DESCRIPTION OF THE TASK:
Look through the material below for "yellow". Copy every line that contains it.

----------

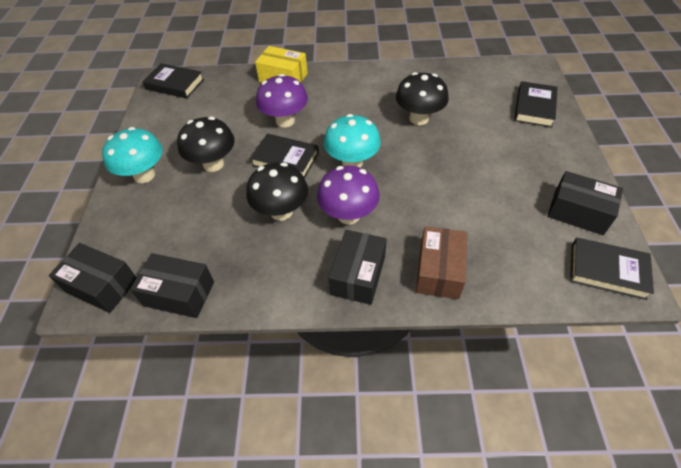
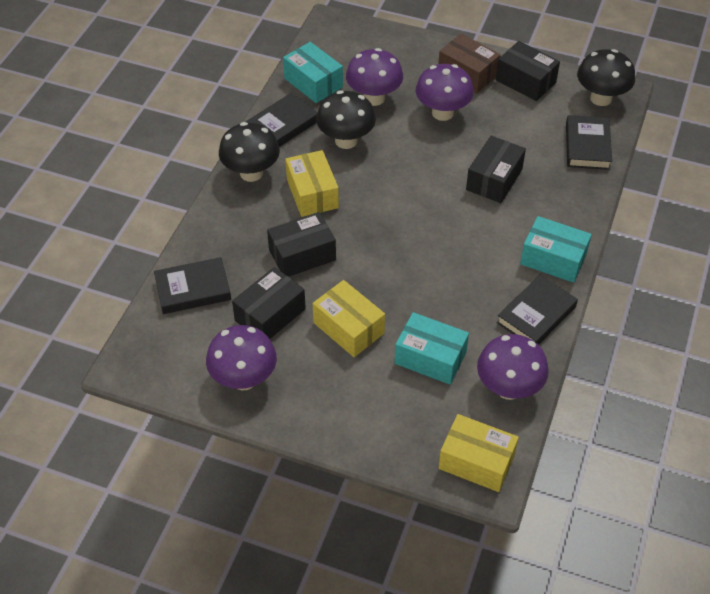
purple mushroom: 2 -> 4
turquoise box: 0 -> 3
turquoise mushroom: 2 -> 0
yellow box: 1 -> 3

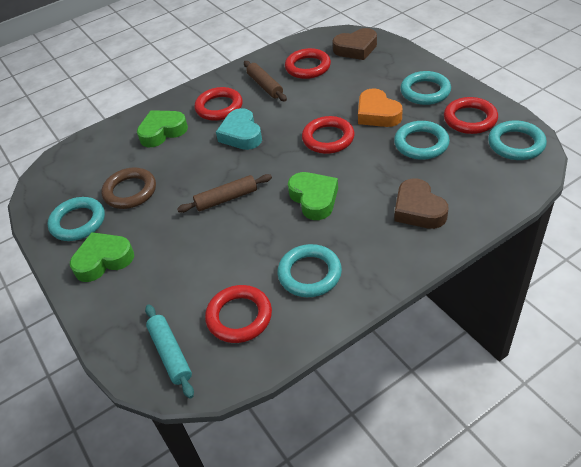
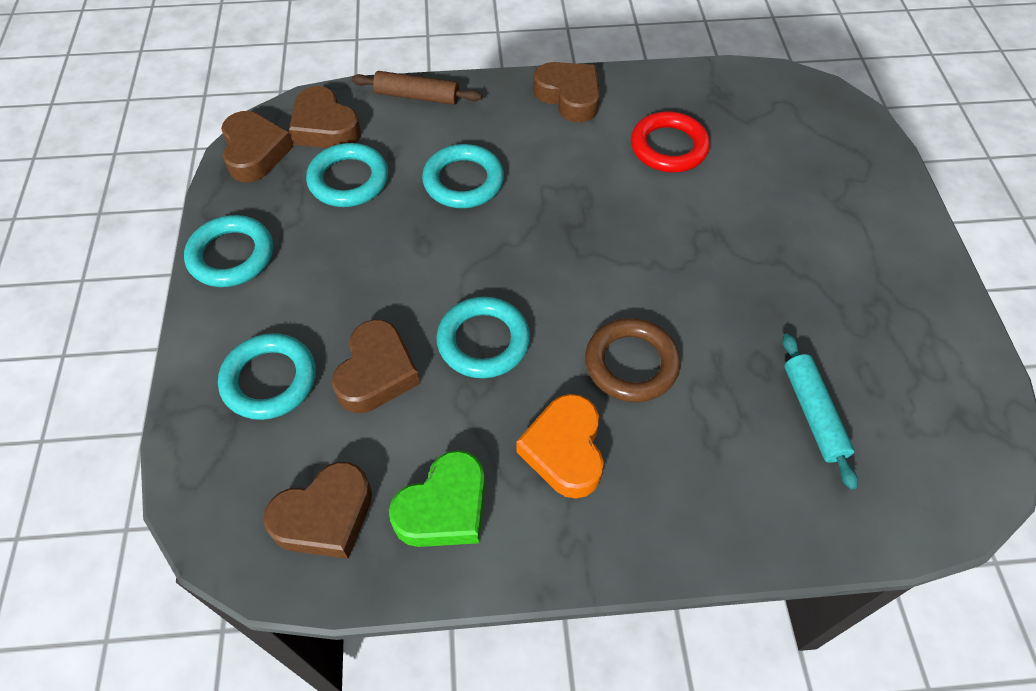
brown heart: 2 -> 5
brown rolling pin: 2 -> 1
green heart: 3 -> 1
red ring: 5 -> 1
turquoise heart: 1 -> 0

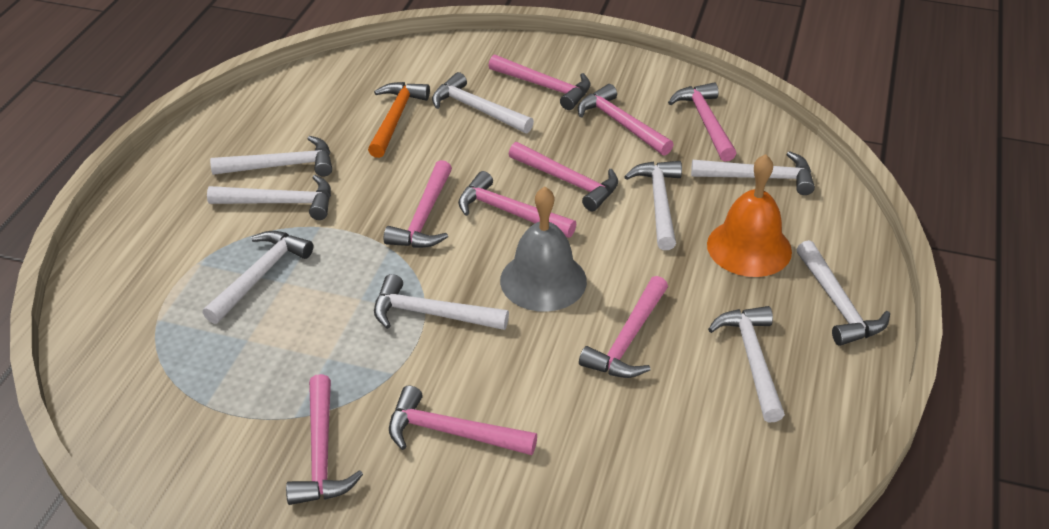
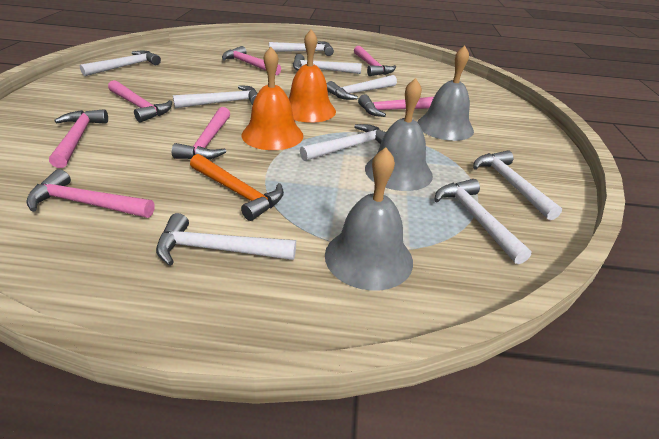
grey bell: 1 -> 3
orange bell: 1 -> 2
pink hammer: 9 -> 7

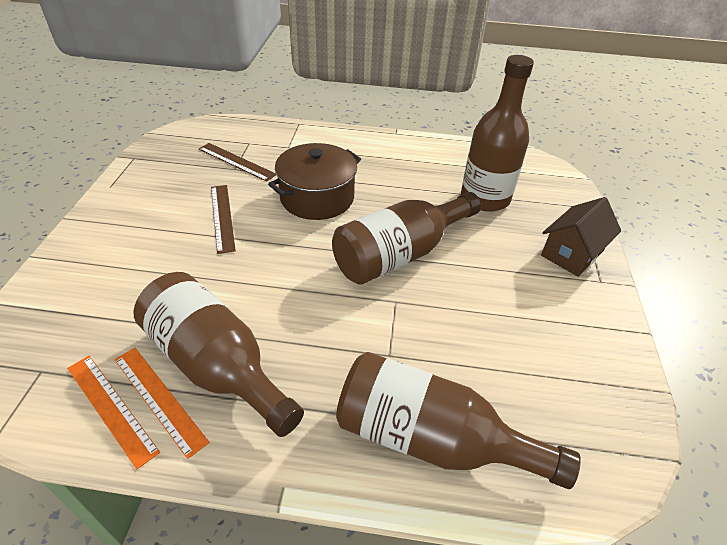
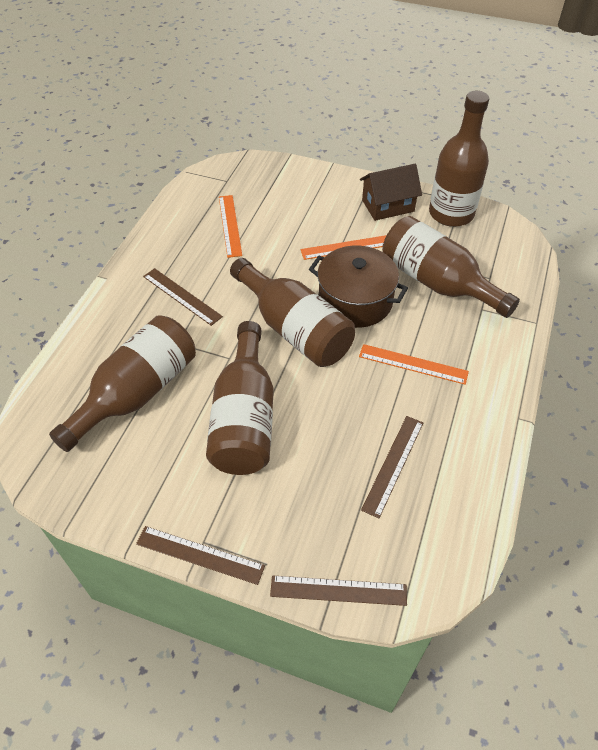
brown bottle: 4 -> 5
brown ruler: 2 -> 4
orange ruler: 2 -> 3

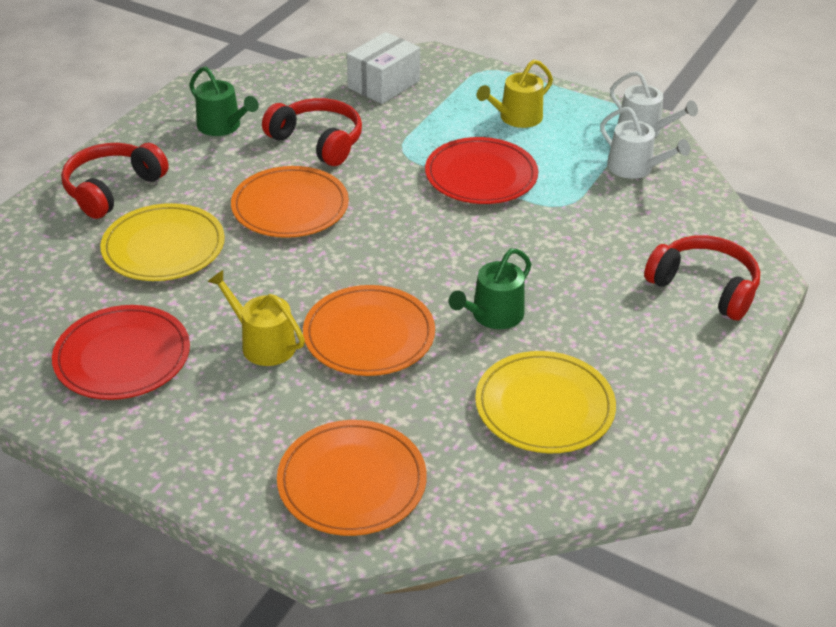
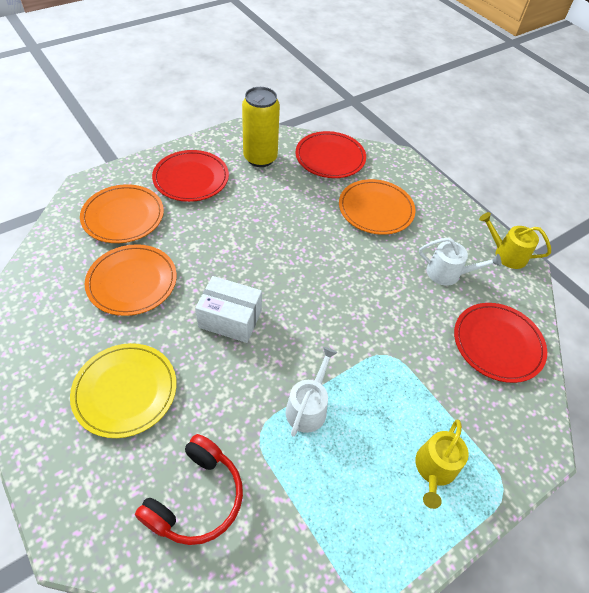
green watering can: 2 -> 0
red headphones: 3 -> 1
red plate: 2 -> 3
yellow can: 0 -> 1
yellow plate: 2 -> 1

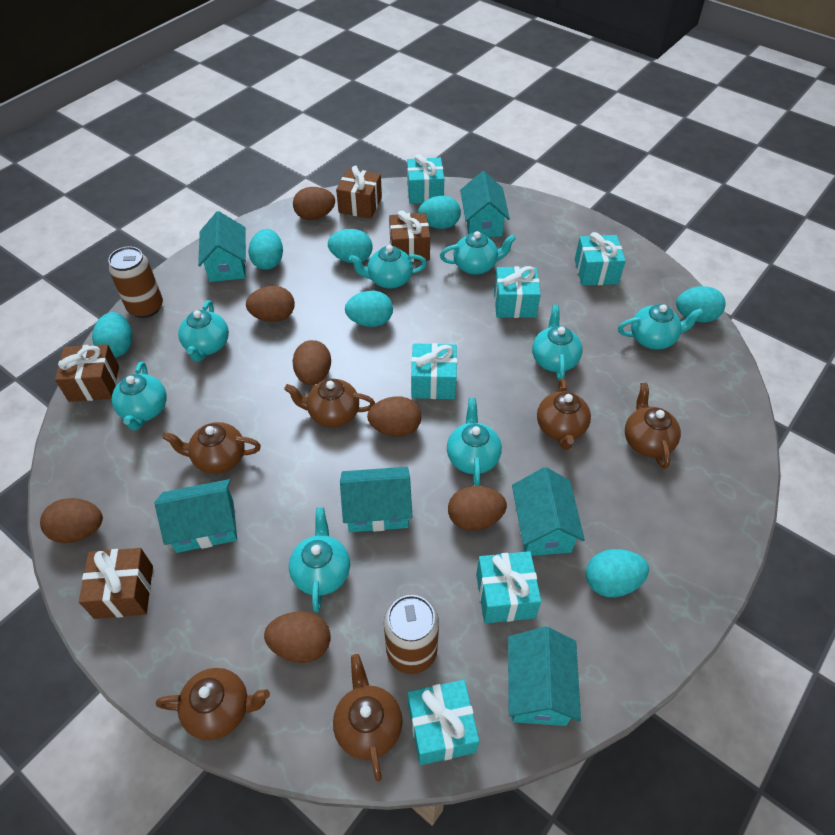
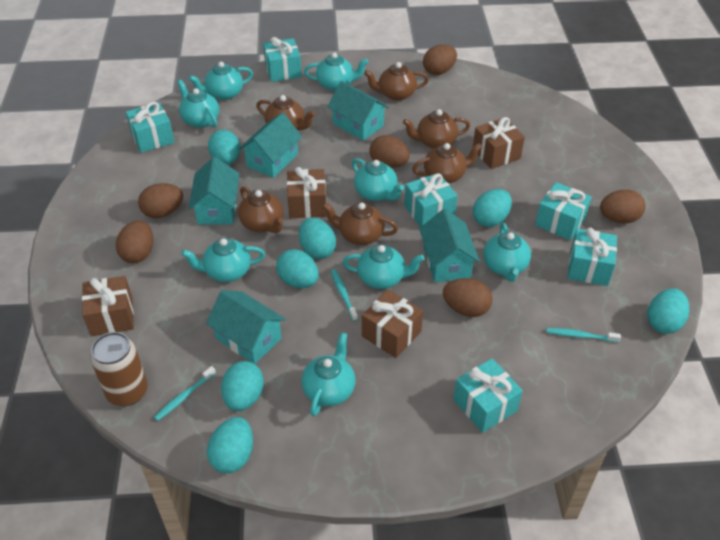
brown can: 2 -> 1
brown egg: 7 -> 6
turquoise house: 6 -> 5
turquoise toothbrush: 0 -> 3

----------

RESPONSE BOX:
yellow box: 1 -> 3
yellow can: 0 -> 1
yellow plate: 2 -> 1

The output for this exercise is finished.